Scene difference descriptions
########
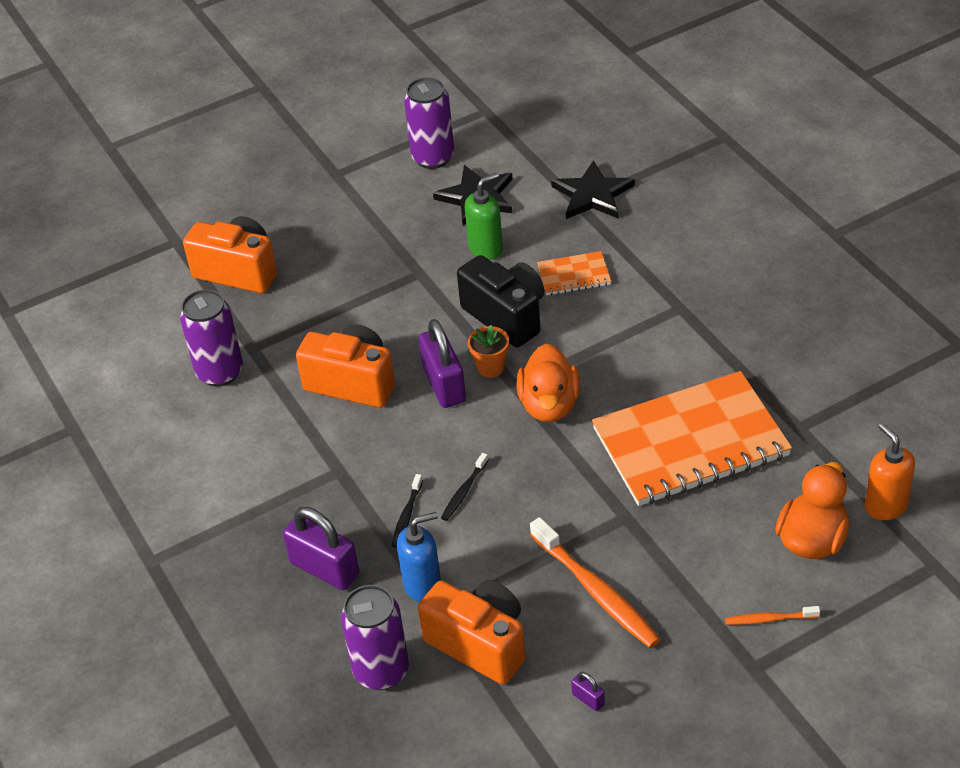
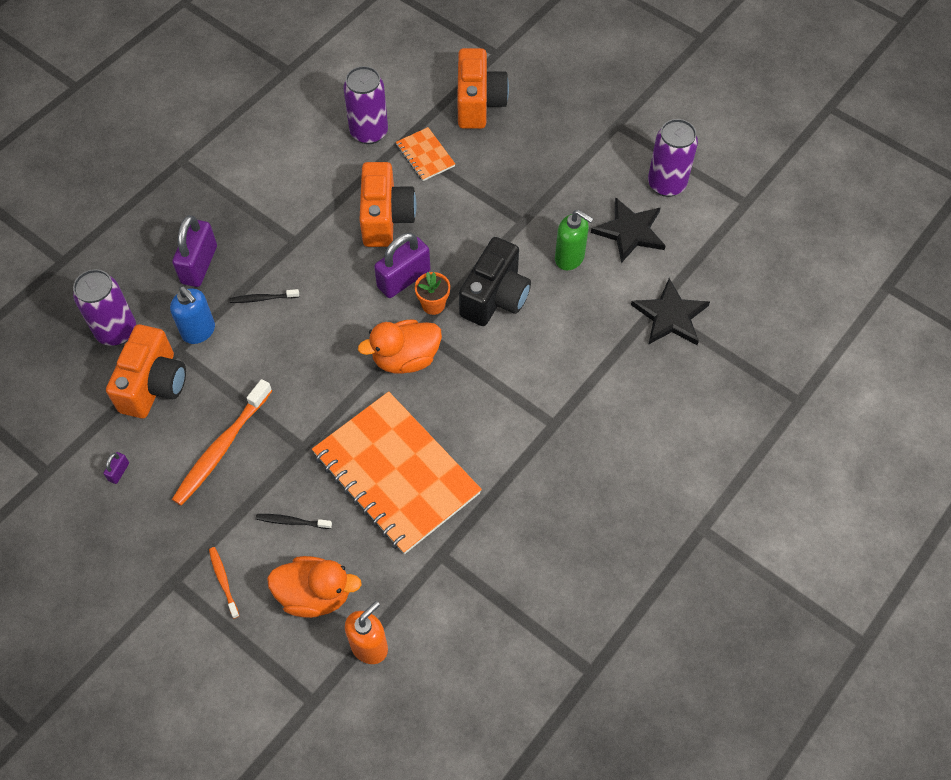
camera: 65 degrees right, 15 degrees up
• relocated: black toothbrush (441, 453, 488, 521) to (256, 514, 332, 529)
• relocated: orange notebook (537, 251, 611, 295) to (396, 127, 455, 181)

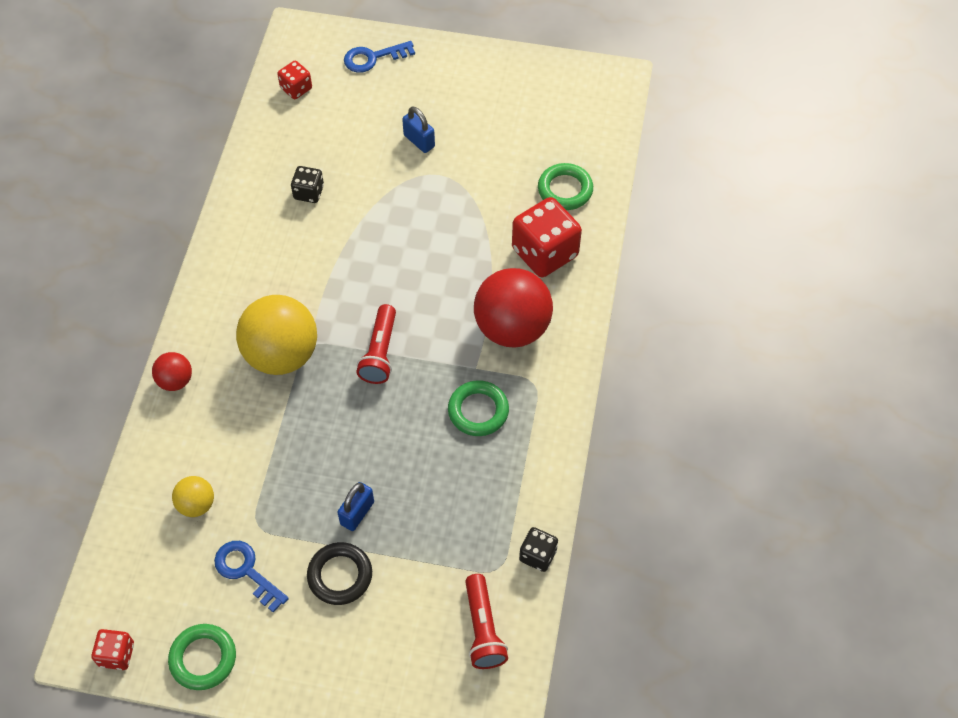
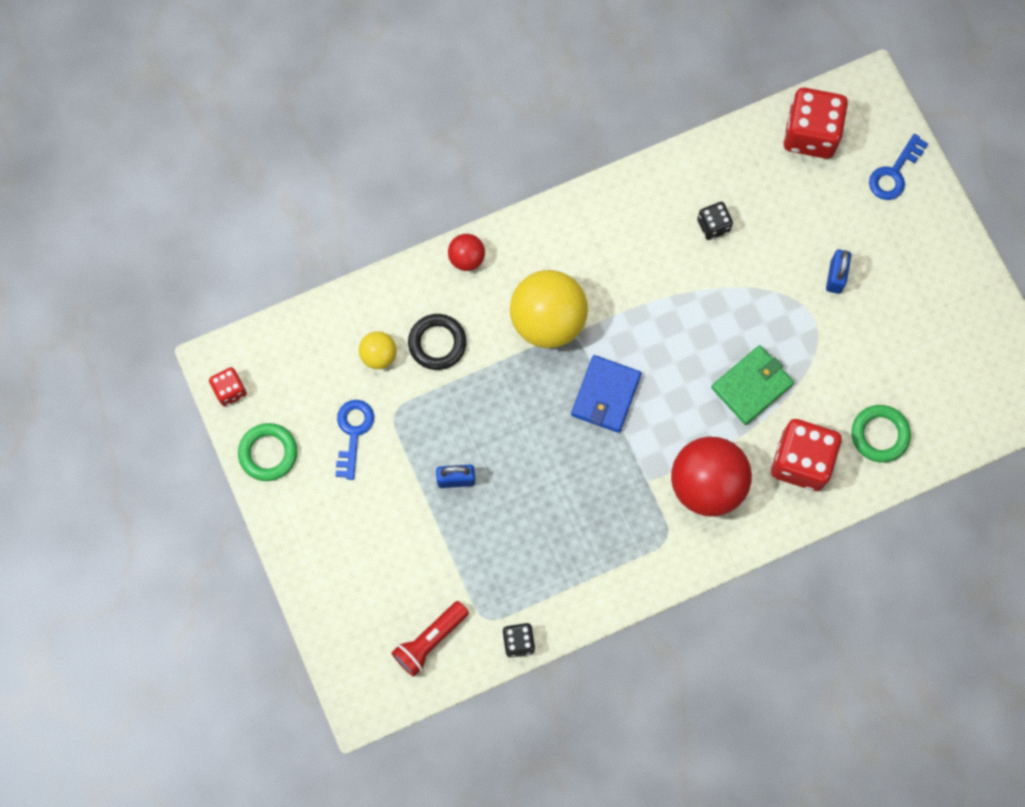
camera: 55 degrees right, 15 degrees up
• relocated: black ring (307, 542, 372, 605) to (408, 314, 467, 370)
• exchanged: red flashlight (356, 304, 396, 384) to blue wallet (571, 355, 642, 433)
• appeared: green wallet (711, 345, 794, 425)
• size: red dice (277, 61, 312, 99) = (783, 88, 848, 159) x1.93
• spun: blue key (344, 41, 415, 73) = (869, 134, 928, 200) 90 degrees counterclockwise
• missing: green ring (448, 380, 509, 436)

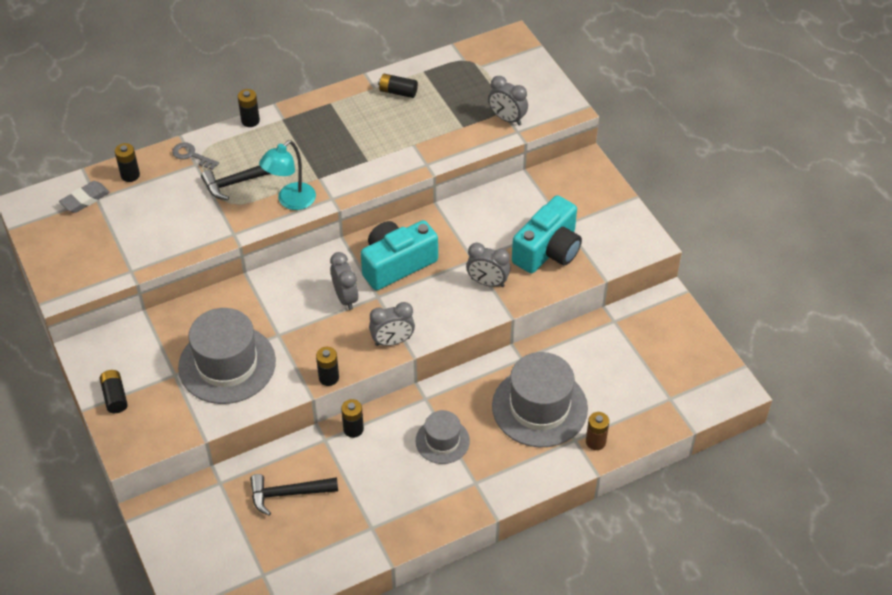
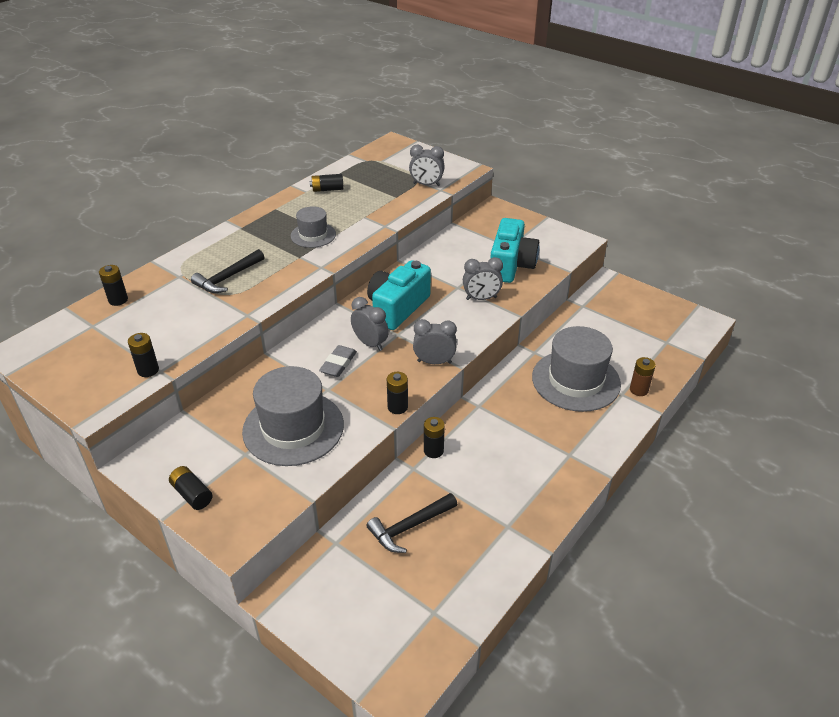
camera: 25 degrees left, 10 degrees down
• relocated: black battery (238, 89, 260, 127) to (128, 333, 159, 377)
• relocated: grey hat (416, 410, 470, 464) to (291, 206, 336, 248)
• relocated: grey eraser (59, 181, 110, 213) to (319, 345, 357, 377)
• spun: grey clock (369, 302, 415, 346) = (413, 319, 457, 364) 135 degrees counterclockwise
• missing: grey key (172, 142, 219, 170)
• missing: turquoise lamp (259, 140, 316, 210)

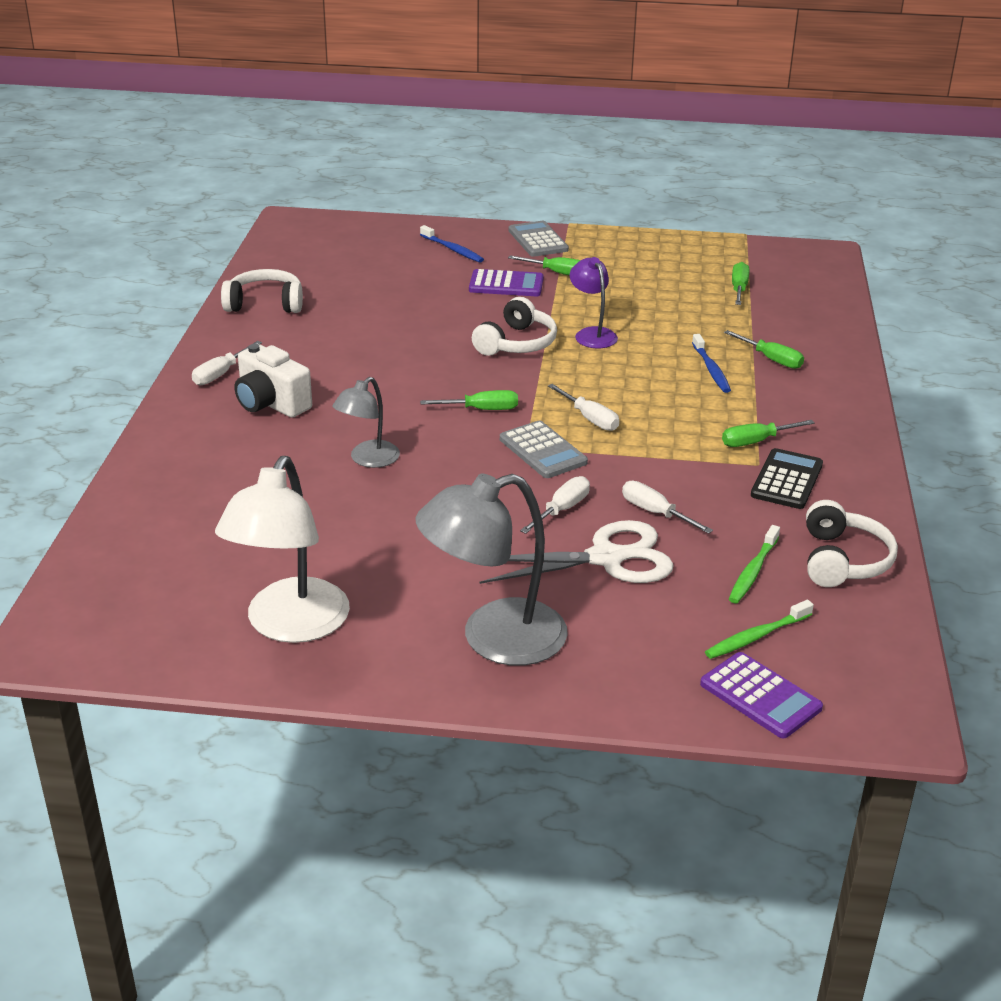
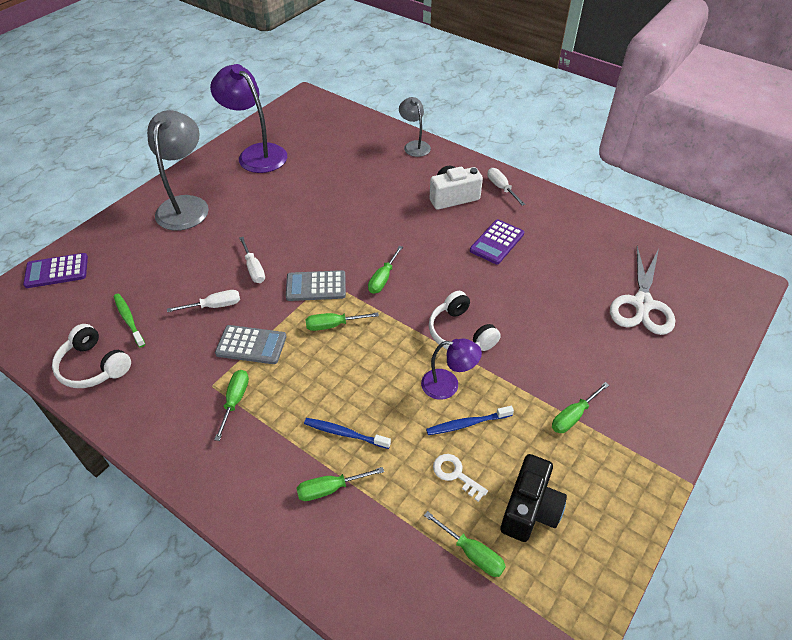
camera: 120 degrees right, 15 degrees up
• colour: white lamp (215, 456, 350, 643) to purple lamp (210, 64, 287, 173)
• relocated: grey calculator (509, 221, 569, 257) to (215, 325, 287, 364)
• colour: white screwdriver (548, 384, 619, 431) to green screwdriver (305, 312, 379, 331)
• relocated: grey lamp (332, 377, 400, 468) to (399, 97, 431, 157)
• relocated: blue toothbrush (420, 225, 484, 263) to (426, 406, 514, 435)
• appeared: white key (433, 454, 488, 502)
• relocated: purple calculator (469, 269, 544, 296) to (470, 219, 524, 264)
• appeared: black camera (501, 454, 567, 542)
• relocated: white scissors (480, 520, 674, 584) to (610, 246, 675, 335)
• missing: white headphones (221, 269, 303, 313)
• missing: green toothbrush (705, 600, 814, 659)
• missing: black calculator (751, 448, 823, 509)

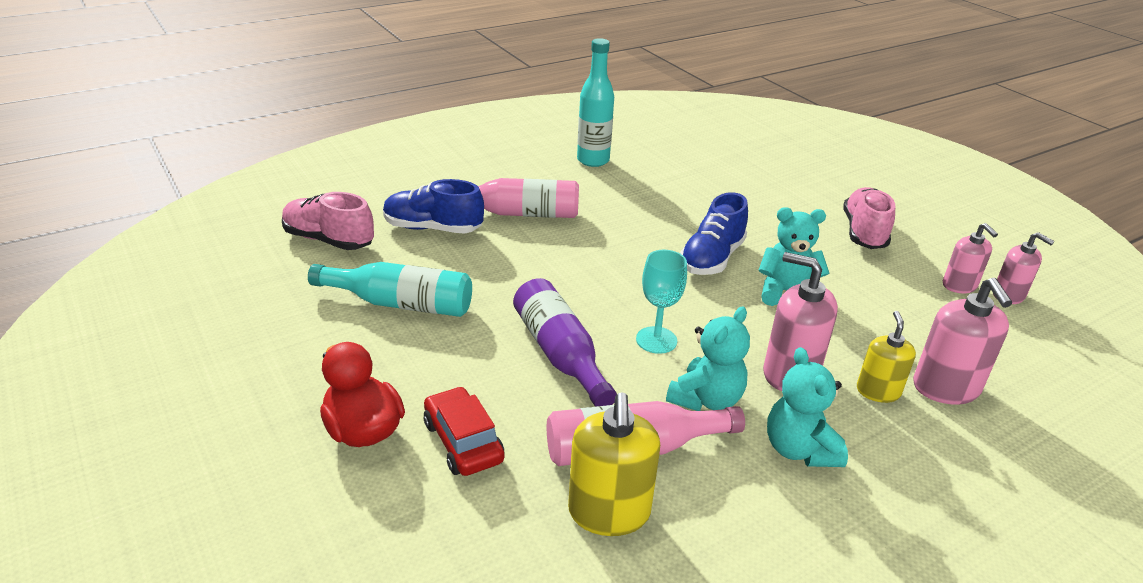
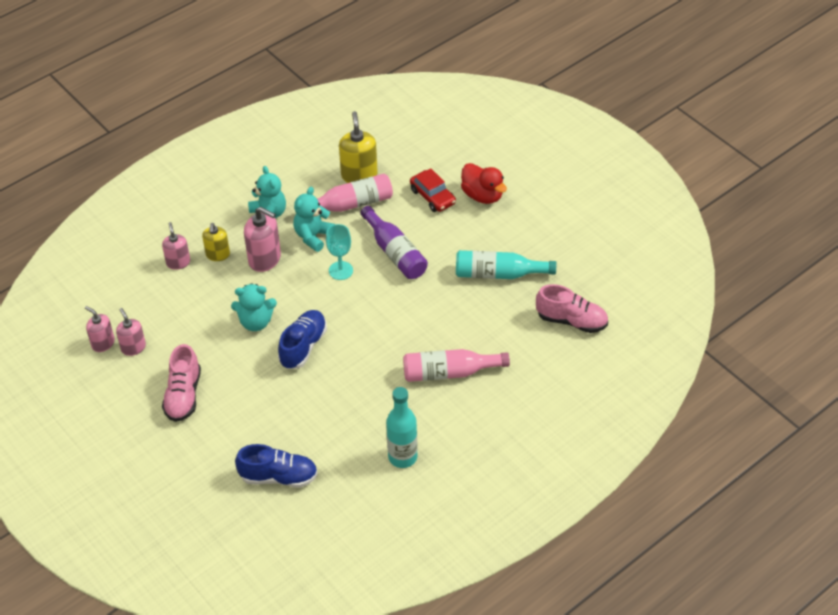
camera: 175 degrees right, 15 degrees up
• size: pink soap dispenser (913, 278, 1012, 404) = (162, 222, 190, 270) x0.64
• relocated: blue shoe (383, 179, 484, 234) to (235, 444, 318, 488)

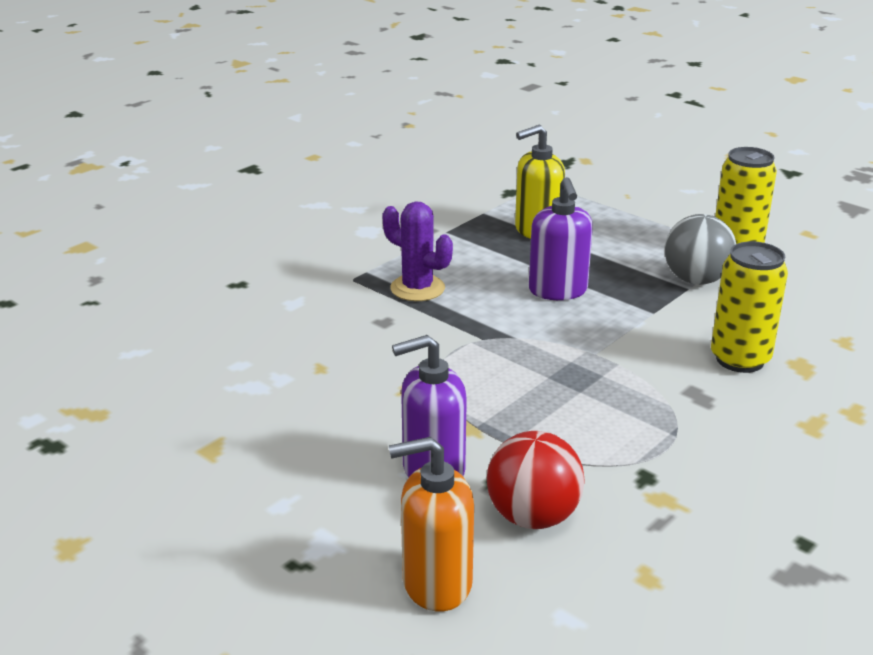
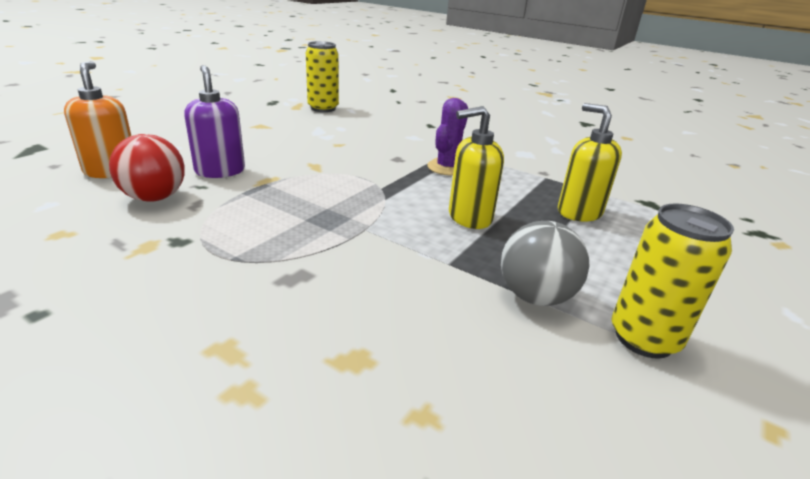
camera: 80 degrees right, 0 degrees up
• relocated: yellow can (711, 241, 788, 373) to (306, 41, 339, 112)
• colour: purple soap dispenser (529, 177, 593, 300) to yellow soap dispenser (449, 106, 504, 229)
########
=== DIRECTIONS FOR THIS TASK ===
Please reproduce each entry exactly as given and omit the pictures.

=== RESPONSE TO THIS EXERCISE ===
camera: 65 degrees right, 15 degrees up
• relocated: black toothbrush (441, 453, 488, 521) to (256, 514, 332, 529)
• relocated: orange notebook (537, 251, 611, 295) to (396, 127, 455, 181)

camera: 55 degrees right, 15 degrees up
• relocated: black ring (307, 542, 372, 605) to (408, 314, 467, 370)
• exchanged: red flashlight (356, 304, 396, 384) to blue wallet (571, 355, 642, 433)
• appeared: green wallet (711, 345, 794, 425)
• size: red dice (277, 61, 312, 99) = (783, 88, 848, 159) x1.93
• spun: blue key (344, 41, 415, 73) = (869, 134, 928, 200) 90 degrees counterclockwise
• missing: green ring (448, 380, 509, 436)

camera: 25 degrees left, 10 degrees down
• relocated: black battery (238, 89, 260, 127) to (128, 333, 159, 377)
• relocated: grey hat (416, 410, 470, 464) to (291, 206, 336, 248)
• relocated: grey eraser (59, 181, 110, 213) to (319, 345, 357, 377)
• spun: grey clock (369, 302, 415, 346) = (413, 319, 457, 364) 135 degrees counterclockwise
• missing: grey key (172, 142, 219, 170)
• missing: turquoise lamp (259, 140, 316, 210)

camera: 120 degrees right, 15 degrees up
• colour: white lamp (215, 456, 350, 643) to purple lamp (210, 64, 287, 173)
• relocated: grey calculator (509, 221, 569, 257) to (215, 325, 287, 364)
• colour: white screwdriver (548, 384, 619, 431) to green screwdriver (305, 312, 379, 331)
• relocated: grey lamp (332, 377, 400, 468) to (399, 97, 431, 157)
• relocated: blue toothbrush (420, 225, 484, 263) to (426, 406, 514, 435)
• appeared: white key (433, 454, 488, 502)
• relocated: purple calculator (469, 269, 544, 296) to (470, 219, 524, 264)
• appeared: black camera (501, 454, 567, 542)
• relocated: white scissors (480, 520, 674, 584) to (610, 246, 675, 335)
• missing: white headphones (221, 269, 303, 313)
• missing: green toothbrush (705, 600, 814, 659)
• missing: black calculator (751, 448, 823, 509)

camera: 175 degrees right, 15 degrees up
• size: pink soap dispenser (913, 278, 1012, 404) = (162, 222, 190, 270) x0.64
• relocated: blue shoe (383, 179, 484, 234) to (235, 444, 318, 488)

camera: 80 degrees right, 0 degrees up
• relocated: yellow can (711, 241, 788, 373) to (306, 41, 339, 112)
• colour: purple soap dispenser (529, 177, 593, 300) to yellow soap dispenser (449, 106, 504, 229)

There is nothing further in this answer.